*** Opening GIVEN DATA ***

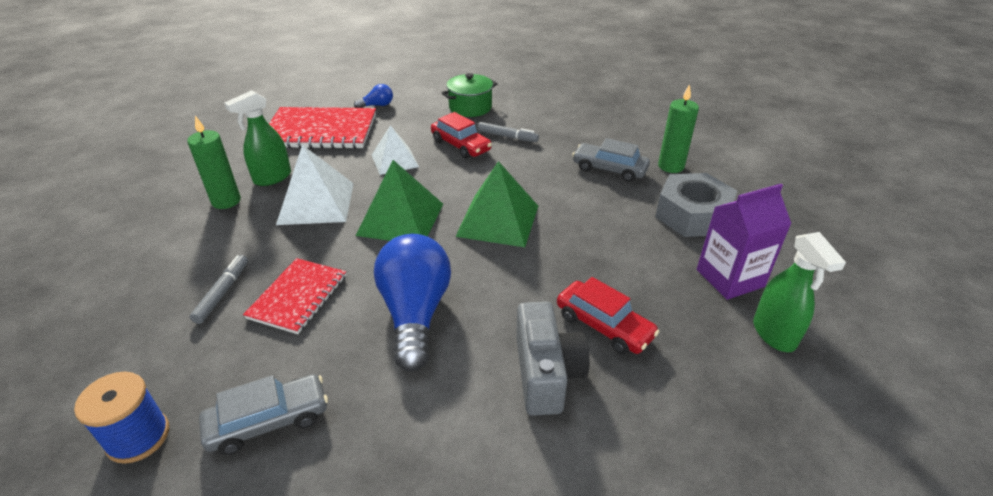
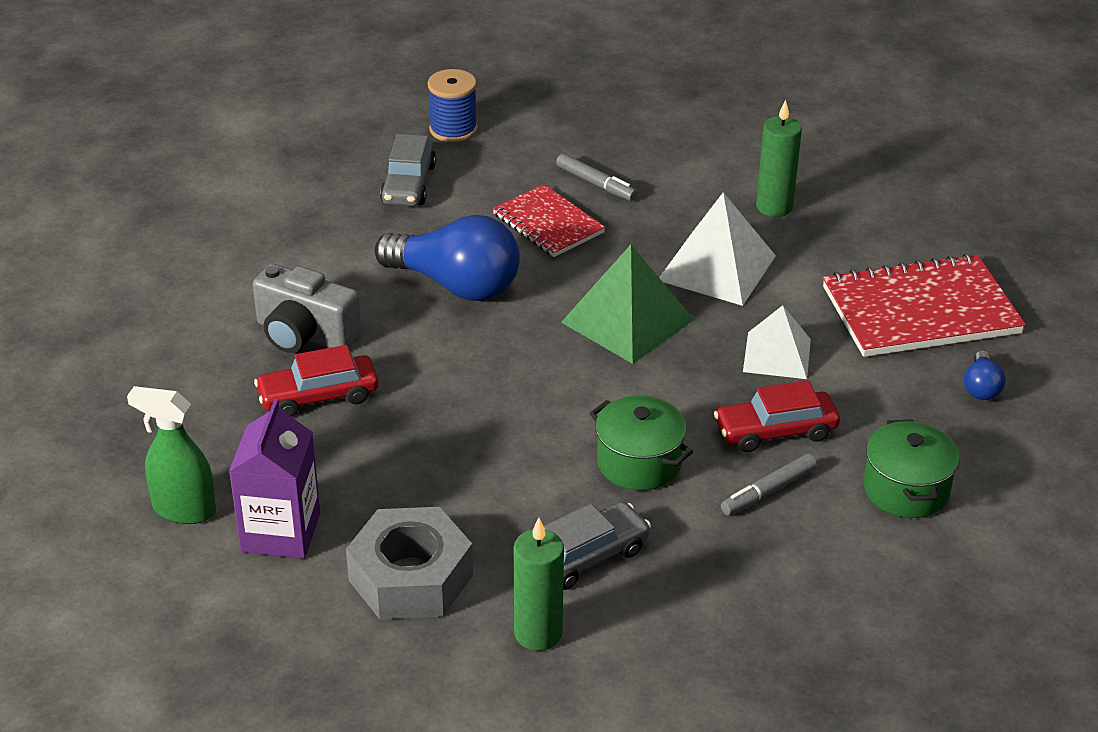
camera: 120 degrees right, 0 degrees up
green spray bottle [224,90,291,186] -> none
red notebook [269,107,376,149] -> red notebook turned 45 degrees clockwise [823,254,1026,357]
green pyramid [455,161,538,247] -> none
none -> green pot [590,396,693,490]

*** Closing GIVEN DATA ***

TASK TO CARRY OUT: For each line above, output its wording exactly and leave out any picture.

ANSWER TO THE PROBLEM:
camera: 120 degrees right, 0 degrees up
green spray bottle [224,90,291,186] -> none
red notebook [269,107,376,149] -> red notebook turned 45 degrees clockwise [823,254,1026,357]
green pyramid [455,161,538,247] -> none
none -> green pot [590,396,693,490]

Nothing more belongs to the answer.